Set out exactly every line of the entries below, starting at the line that holds "none -> orange brick D1:D2 level 2" and stopping after the line that holds "black brick C11:D11".

--- Data supplied Enclosed Below ---

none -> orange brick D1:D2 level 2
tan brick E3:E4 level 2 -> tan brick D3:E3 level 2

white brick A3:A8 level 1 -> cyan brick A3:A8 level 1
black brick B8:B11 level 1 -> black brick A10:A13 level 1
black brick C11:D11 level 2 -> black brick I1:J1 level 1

--- End of Enclosed Data supplied ---
--- Data supplied Enclosed Below ---

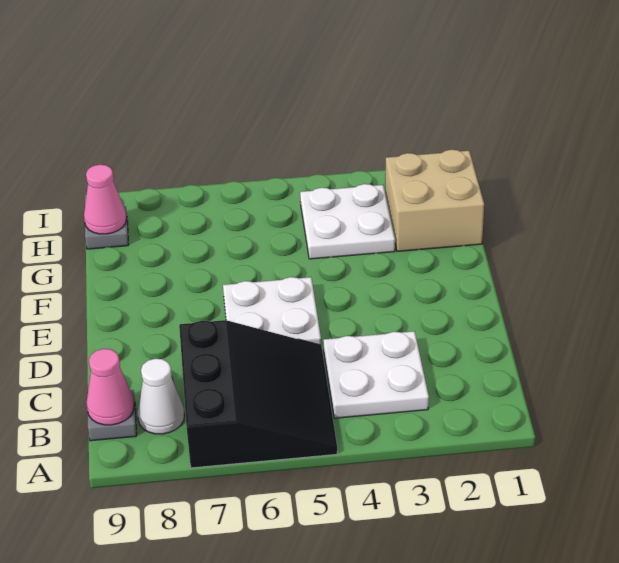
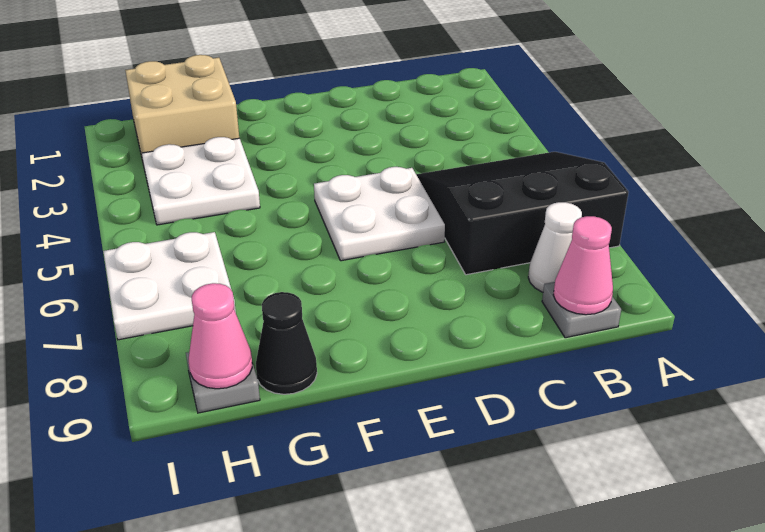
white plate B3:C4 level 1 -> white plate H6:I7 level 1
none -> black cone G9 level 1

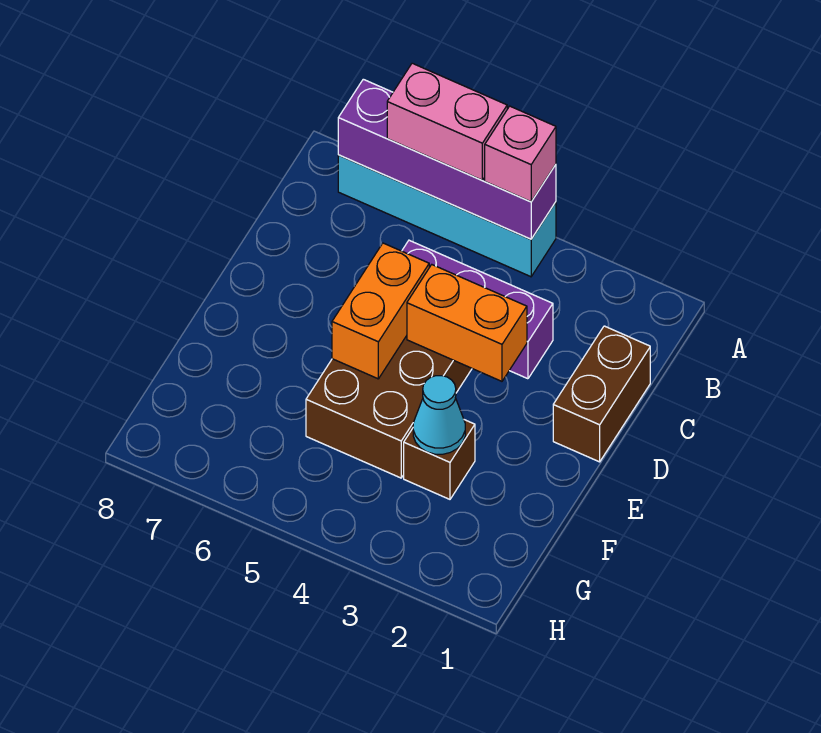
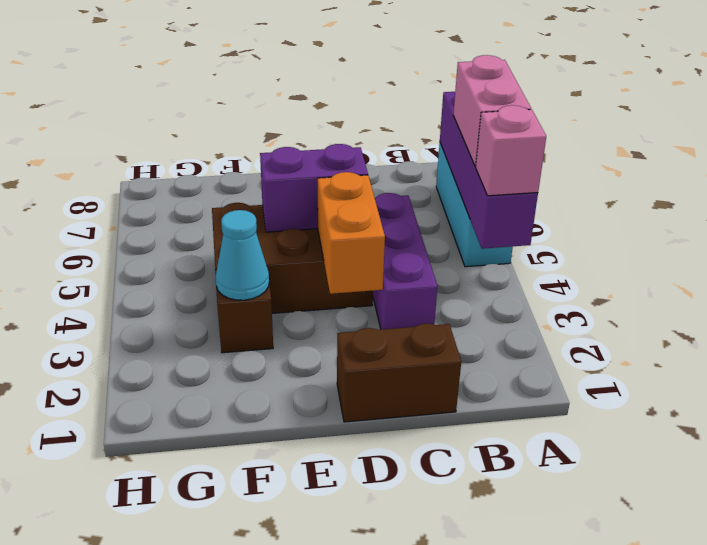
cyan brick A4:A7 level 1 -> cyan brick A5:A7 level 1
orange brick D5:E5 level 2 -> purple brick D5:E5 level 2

--- End of Enclosed Data supplied ---
--- Data supplied Enclosed Below ---

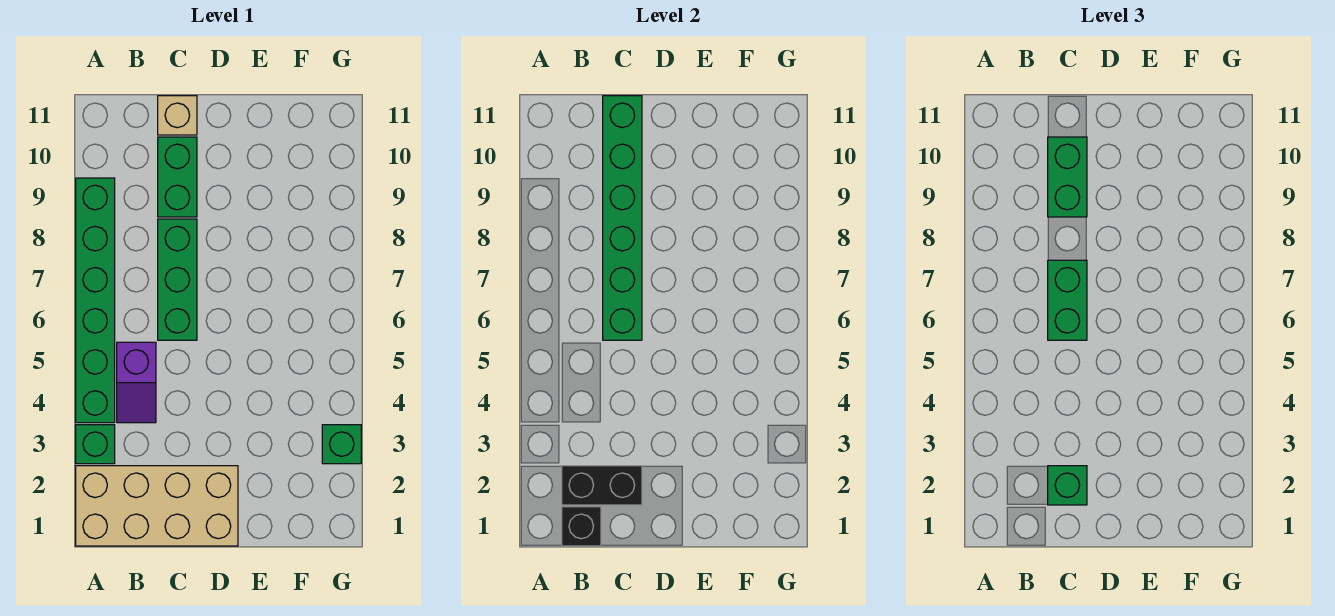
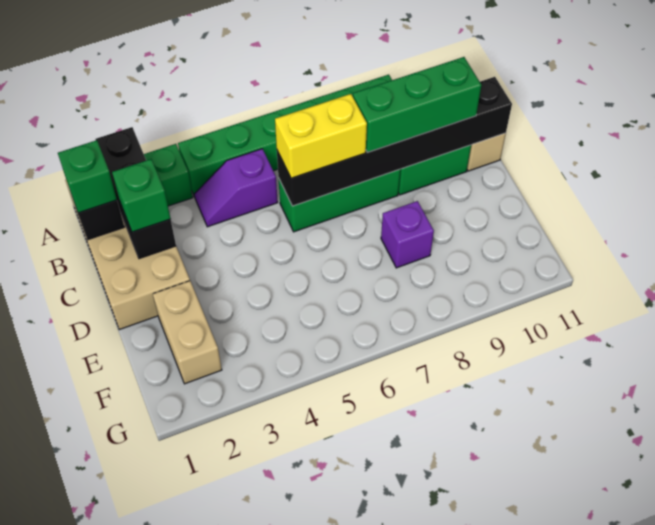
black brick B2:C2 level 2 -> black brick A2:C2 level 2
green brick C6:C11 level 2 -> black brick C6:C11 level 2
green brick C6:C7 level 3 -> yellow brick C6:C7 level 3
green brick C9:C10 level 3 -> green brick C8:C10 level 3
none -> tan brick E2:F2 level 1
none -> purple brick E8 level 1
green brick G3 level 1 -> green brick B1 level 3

--- End of Enclosed Data supplied ---

Response area:
none -> orange brick D1:D2 level 2
tan brick E3:E4 level 2 -> tan brick D3:E3 level 2

white brick A3:A8 level 1 -> cyan brick A3:A8 level 1
black brick B8:B11 level 1 -> black brick A10:A13 level 1
black brick C11:D11 level 2 -> black brick I1:J1 level 1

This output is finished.